EXERCISE
Using the records below, transcribe exactly only the lines from the one with "orange star: (641, 425)" through the end, both included, and drop every picture.

^^^^^^^^^^^^^^^^

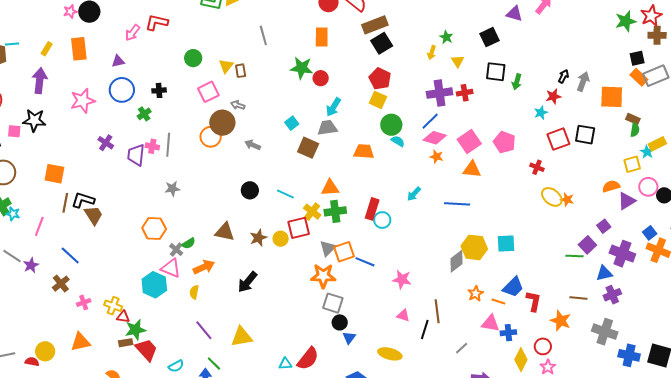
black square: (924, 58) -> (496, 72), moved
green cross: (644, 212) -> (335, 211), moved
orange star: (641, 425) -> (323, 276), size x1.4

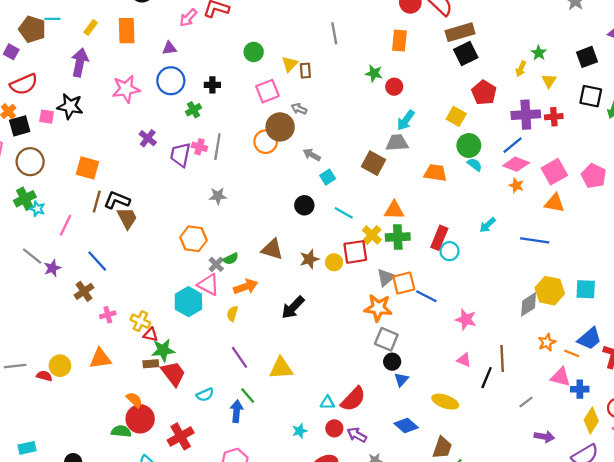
green star: (302, 68) -> (374, 73), size x0.7
red pentagon: (380, 79) -> (484, 93), moved
cyan square: (292, 123) -> (328, 177), moved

^^^^^^^^^^^^^^^^

RESULT
orange star: (641, 425) -> (323, 276), size x1.4

green star: (302, 68) -> (374, 73), size x0.7
red pentagon: (380, 79) -> (484, 93), moved
cyan square: (292, 123) -> (328, 177), moved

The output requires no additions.